__DATA FOR THIS EXERCISE__:
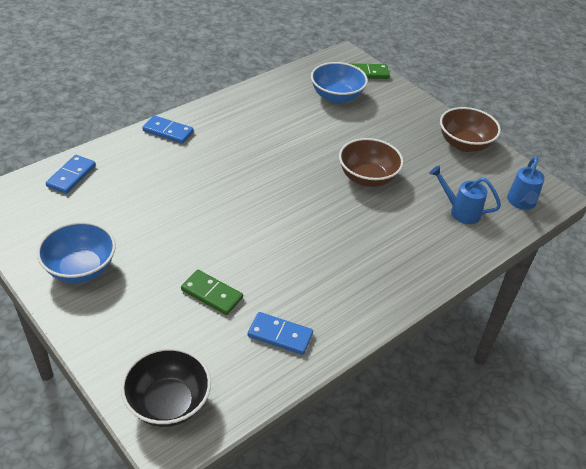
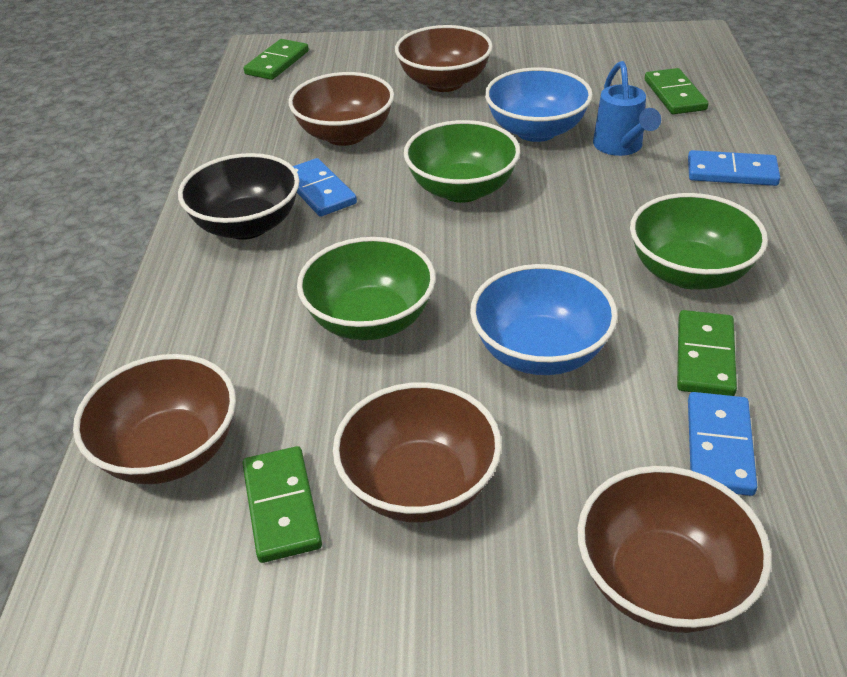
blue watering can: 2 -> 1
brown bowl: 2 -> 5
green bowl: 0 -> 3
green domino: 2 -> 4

...

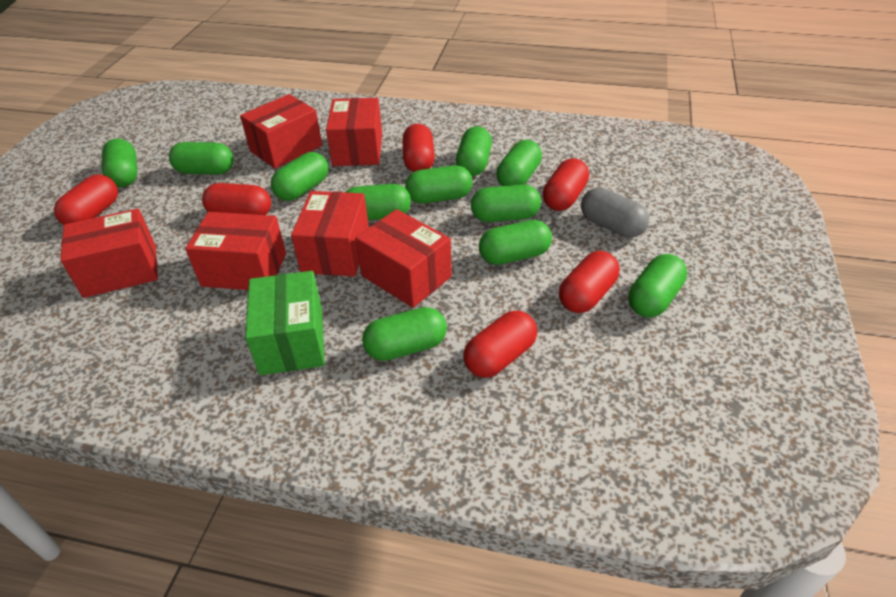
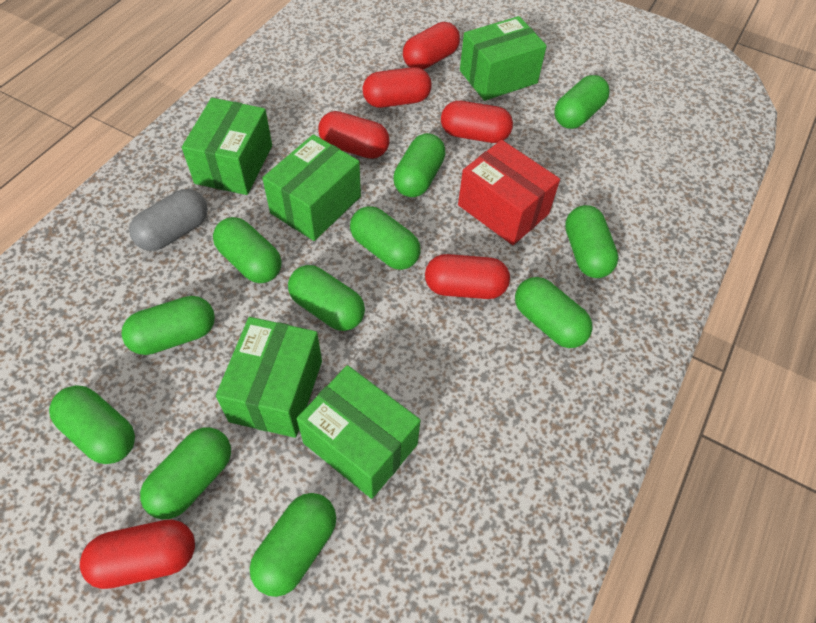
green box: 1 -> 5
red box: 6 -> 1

__YOUR ASSIGNMENT__:
Using the records above, restate word for word the lines from the one with "blue watering can: 2 -> 1" through the one with "green domino: 2 -> 4", both included.

__FINISHED TASK__:
blue watering can: 2 -> 1
brown bowl: 2 -> 5
green bowl: 0 -> 3
green domino: 2 -> 4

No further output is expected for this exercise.